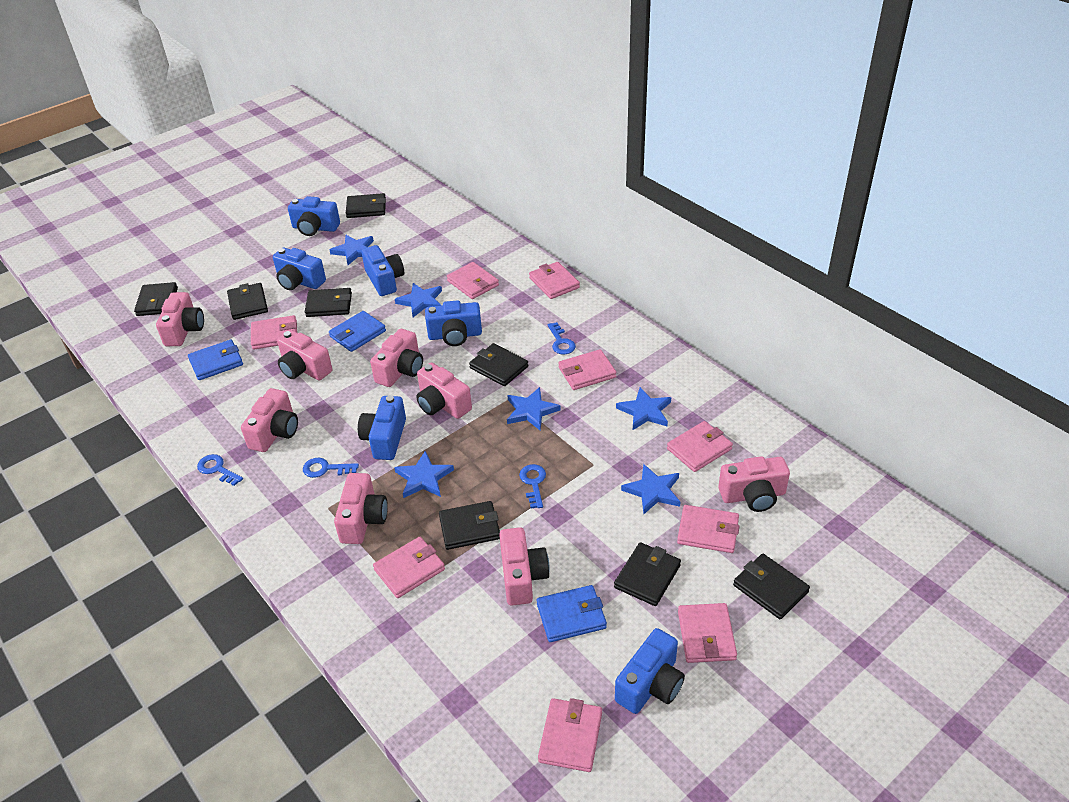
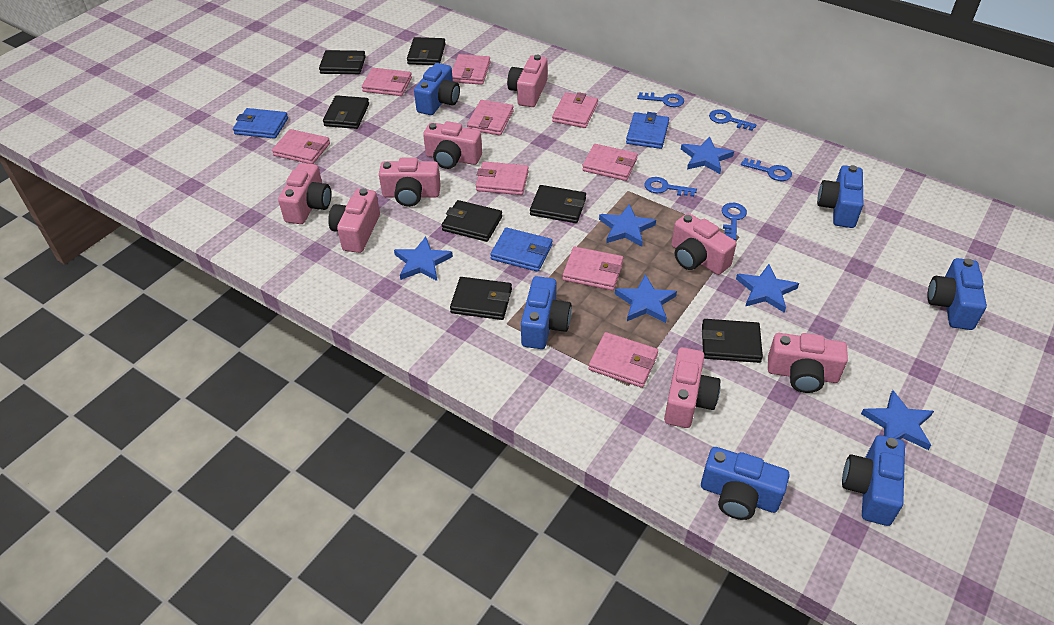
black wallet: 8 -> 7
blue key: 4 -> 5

+++++

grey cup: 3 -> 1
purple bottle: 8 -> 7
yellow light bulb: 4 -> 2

+++++

When the line with "grey cup: 3 -> 1" is reached in the data above, begin copying, and stop after the line with "yellow light bulb: 4 -> 2"; copy each line exactly, both ends included.

◆ **Answer**:
grey cup: 3 -> 1
purple bottle: 8 -> 7
yellow light bulb: 4 -> 2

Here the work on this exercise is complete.